DATA UNDER STUDY: Begin
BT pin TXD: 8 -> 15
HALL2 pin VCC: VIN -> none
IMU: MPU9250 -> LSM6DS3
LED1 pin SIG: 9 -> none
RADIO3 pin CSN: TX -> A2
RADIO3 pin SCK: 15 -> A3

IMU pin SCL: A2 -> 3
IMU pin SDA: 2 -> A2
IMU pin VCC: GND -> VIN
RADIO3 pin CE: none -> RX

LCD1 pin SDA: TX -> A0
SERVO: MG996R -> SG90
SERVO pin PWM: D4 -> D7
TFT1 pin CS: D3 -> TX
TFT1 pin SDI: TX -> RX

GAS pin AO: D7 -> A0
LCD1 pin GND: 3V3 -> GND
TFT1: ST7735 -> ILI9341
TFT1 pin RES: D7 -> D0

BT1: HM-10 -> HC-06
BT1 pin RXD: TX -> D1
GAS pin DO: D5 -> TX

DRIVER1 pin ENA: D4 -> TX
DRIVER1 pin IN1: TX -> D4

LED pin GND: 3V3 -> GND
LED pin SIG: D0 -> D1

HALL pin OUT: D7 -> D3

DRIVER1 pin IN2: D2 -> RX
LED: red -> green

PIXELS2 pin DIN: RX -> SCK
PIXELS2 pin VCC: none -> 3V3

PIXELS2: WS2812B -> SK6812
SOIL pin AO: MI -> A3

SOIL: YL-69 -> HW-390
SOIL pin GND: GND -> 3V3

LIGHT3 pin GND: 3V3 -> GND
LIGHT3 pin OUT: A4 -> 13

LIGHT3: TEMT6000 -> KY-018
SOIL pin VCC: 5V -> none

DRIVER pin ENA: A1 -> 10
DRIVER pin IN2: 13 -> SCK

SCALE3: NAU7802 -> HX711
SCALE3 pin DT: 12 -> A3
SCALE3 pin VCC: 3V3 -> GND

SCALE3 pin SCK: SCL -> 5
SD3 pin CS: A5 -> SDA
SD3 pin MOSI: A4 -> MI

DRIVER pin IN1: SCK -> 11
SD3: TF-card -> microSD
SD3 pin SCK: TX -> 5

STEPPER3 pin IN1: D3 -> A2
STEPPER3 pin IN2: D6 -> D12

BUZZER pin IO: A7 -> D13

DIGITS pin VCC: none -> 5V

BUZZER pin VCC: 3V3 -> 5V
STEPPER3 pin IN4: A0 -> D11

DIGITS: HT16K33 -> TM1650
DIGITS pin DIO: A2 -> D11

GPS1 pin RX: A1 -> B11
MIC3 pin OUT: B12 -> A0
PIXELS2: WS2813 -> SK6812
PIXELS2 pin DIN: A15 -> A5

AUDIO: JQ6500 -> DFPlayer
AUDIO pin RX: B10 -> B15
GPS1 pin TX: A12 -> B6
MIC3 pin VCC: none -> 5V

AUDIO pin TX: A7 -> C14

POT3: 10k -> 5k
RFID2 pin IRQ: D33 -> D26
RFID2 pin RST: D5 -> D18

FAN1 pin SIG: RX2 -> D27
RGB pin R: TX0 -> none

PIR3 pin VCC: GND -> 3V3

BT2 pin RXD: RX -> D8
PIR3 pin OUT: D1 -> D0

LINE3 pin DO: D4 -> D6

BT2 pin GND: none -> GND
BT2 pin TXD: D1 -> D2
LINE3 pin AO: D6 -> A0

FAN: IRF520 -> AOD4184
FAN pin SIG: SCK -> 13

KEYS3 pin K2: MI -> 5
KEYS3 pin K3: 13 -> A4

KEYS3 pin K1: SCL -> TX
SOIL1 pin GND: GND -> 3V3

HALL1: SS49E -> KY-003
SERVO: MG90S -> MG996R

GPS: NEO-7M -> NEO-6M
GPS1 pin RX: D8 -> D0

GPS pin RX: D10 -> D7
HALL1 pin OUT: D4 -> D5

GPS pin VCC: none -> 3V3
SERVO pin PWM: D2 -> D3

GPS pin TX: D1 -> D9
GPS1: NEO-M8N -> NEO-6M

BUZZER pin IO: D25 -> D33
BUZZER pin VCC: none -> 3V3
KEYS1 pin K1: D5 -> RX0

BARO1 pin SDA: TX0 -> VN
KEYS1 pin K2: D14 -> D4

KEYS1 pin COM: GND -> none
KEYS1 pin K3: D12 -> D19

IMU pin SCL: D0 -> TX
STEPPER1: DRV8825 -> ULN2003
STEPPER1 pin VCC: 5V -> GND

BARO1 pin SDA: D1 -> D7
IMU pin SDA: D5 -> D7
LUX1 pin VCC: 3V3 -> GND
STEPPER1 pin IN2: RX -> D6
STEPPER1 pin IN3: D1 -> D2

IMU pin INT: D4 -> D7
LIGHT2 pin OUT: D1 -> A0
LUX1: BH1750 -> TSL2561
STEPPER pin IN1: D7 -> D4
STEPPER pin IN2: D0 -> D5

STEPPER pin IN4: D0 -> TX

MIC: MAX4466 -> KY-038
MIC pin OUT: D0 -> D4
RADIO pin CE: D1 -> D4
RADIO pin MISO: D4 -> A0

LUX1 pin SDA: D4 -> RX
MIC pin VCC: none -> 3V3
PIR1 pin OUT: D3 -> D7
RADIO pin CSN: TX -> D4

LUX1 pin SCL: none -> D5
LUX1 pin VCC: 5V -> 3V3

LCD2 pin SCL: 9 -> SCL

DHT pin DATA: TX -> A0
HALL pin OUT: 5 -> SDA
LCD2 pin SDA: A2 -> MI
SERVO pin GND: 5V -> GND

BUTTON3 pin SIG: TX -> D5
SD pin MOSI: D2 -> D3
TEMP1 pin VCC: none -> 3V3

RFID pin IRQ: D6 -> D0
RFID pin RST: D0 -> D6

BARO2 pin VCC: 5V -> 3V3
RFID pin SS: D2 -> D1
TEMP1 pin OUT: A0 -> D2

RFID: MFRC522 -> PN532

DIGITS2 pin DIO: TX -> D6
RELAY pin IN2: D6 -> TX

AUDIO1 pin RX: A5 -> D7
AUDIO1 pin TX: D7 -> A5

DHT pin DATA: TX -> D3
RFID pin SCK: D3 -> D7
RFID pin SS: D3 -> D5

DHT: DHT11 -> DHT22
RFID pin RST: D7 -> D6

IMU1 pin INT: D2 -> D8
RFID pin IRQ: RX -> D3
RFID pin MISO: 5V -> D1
DATA UNDER STUDY: End
WHAT THE TASK ASKS -
Reproduce the data. Match each line exactly.

ANSWER SECTION -
BT pin TXD: 8 -> 15
HALL2 pin VCC: VIN -> none
IMU: MPU9250 -> LSM6DS3
LED1 pin SIG: 9 -> none
RADIO3 pin CSN: TX -> A2
RADIO3 pin SCK: 15 -> A3

IMU pin SCL: A2 -> 3
IMU pin SDA: 2 -> A2
IMU pin VCC: GND -> VIN
RADIO3 pin CE: none -> RX

LCD1 pin SDA: TX -> A0
SERVO: MG996R -> SG90
SERVO pin PWM: D4 -> D7
TFT1 pin CS: D3 -> TX
TFT1 pin SDI: TX -> RX

GAS pin AO: D7 -> A0
LCD1 pin GND: 3V3 -> GND
TFT1: ST7735 -> ILI9341
TFT1 pin RES: D7 -> D0

BT1: HM-10 -> HC-06
BT1 pin RXD: TX -> D1
GAS pin DO: D5 -> TX

DRIVER1 pin ENA: D4 -> TX
DRIVER1 pin IN1: TX -> D4

LED pin GND: 3V3 -> GND
LED pin SIG: D0 -> D1

HALL pin OUT: D7 -> D3

DRIVER1 pin IN2: D2 -> RX
LED: red -> green

PIXELS2 pin DIN: RX -> SCK
PIXELS2 pin VCC: none -> 3V3

PIXELS2: WS2812B -> SK6812
SOIL pin AO: MI -> A3

SOIL: YL-69 -> HW-390
SOIL pin GND: GND -> 3V3

LIGHT3 pin GND: 3V3 -> GND
LIGHT3 pin OUT: A4 -> 13

LIGHT3: TEMT6000 -> KY-018
SOIL pin VCC: 5V -> none

DRIVER pin ENA: A1 -> 10
DRIVER pin IN2: 13 -> SCK

SCALE3: NAU7802 -> HX711
SCALE3 pin DT: 12 -> A3
SCALE3 pin VCC: 3V3 -> GND

SCALE3 pin SCK: SCL -> 5
SD3 pin CS: A5 -> SDA
SD3 pin MOSI: A4 -> MI

DRIVER pin IN1: SCK -> 11
SD3: TF-card -> microSD
SD3 pin SCK: TX -> 5

STEPPER3 pin IN1: D3 -> A2
STEPPER3 pin IN2: D6 -> D12

BUZZER pin IO: A7 -> D13

DIGITS pin VCC: none -> 5V

BUZZER pin VCC: 3V3 -> 5V
STEPPER3 pin IN4: A0 -> D11

DIGITS: HT16K33 -> TM1650
DIGITS pin DIO: A2 -> D11

GPS1 pin RX: A1 -> B11
MIC3 pin OUT: B12 -> A0
PIXELS2: WS2813 -> SK6812
PIXELS2 pin DIN: A15 -> A5

AUDIO: JQ6500 -> DFPlayer
AUDIO pin RX: B10 -> B15
GPS1 pin TX: A12 -> B6
MIC3 pin VCC: none -> 5V

AUDIO pin TX: A7 -> C14

POT3: 10k -> 5k
RFID2 pin IRQ: D33 -> D26
RFID2 pin RST: D5 -> D18

FAN1 pin SIG: RX2 -> D27
RGB pin R: TX0 -> none

PIR3 pin VCC: GND -> 3V3

BT2 pin RXD: RX -> D8
PIR3 pin OUT: D1 -> D0

LINE3 pin DO: D4 -> D6

BT2 pin GND: none -> GND
BT2 pin TXD: D1 -> D2
LINE3 pin AO: D6 -> A0

FAN: IRF520 -> AOD4184
FAN pin SIG: SCK -> 13

KEYS3 pin K2: MI -> 5
KEYS3 pin K3: 13 -> A4

KEYS3 pin K1: SCL -> TX
SOIL1 pin GND: GND -> 3V3

HALL1: SS49E -> KY-003
SERVO: MG90S -> MG996R

GPS: NEO-7M -> NEO-6M
GPS1 pin RX: D8 -> D0

GPS pin RX: D10 -> D7
HALL1 pin OUT: D4 -> D5

GPS pin VCC: none -> 3V3
SERVO pin PWM: D2 -> D3

GPS pin TX: D1 -> D9
GPS1: NEO-M8N -> NEO-6M

BUZZER pin IO: D25 -> D33
BUZZER pin VCC: none -> 3V3
KEYS1 pin K1: D5 -> RX0

BARO1 pin SDA: TX0 -> VN
KEYS1 pin K2: D14 -> D4

KEYS1 pin COM: GND -> none
KEYS1 pin K3: D12 -> D19

IMU pin SCL: D0 -> TX
STEPPER1: DRV8825 -> ULN2003
STEPPER1 pin VCC: 5V -> GND

BARO1 pin SDA: D1 -> D7
IMU pin SDA: D5 -> D7
LUX1 pin VCC: 3V3 -> GND
STEPPER1 pin IN2: RX -> D6
STEPPER1 pin IN3: D1 -> D2

IMU pin INT: D4 -> D7
LIGHT2 pin OUT: D1 -> A0
LUX1: BH1750 -> TSL2561
STEPPER pin IN1: D7 -> D4
STEPPER pin IN2: D0 -> D5

STEPPER pin IN4: D0 -> TX

MIC: MAX4466 -> KY-038
MIC pin OUT: D0 -> D4
RADIO pin CE: D1 -> D4
RADIO pin MISO: D4 -> A0

LUX1 pin SDA: D4 -> RX
MIC pin VCC: none -> 3V3
PIR1 pin OUT: D3 -> D7
RADIO pin CSN: TX -> D4

LUX1 pin SCL: none -> D5
LUX1 pin VCC: 5V -> 3V3

LCD2 pin SCL: 9 -> SCL

DHT pin DATA: TX -> A0
HALL pin OUT: 5 -> SDA
LCD2 pin SDA: A2 -> MI
SERVO pin GND: 5V -> GND

BUTTON3 pin SIG: TX -> D5
SD pin MOSI: D2 -> D3
TEMP1 pin VCC: none -> 3V3

RFID pin IRQ: D6 -> D0
RFID pin RST: D0 -> D6

BARO2 pin VCC: 5V -> 3V3
RFID pin SS: D2 -> D1
TEMP1 pin OUT: A0 -> D2

RFID: MFRC522 -> PN532

DIGITS2 pin DIO: TX -> D6
RELAY pin IN2: D6 -> TX

AUDIO1 pin RX: A5 -> D7
AUDIO1 pin TX: D7 -> A5

DHT pin DATA: TX -> D3
RFID pin SCK: D3 -> D7
RFID pin SS: D3 -> D5

DHT: DHT11 -> DHT22
RFID pin RST: D7 -> D6

IMU1 pin INT: D2 -> D8
RFID pin IRQ: RX -> D3
RFID pin MISO: 5V -> D1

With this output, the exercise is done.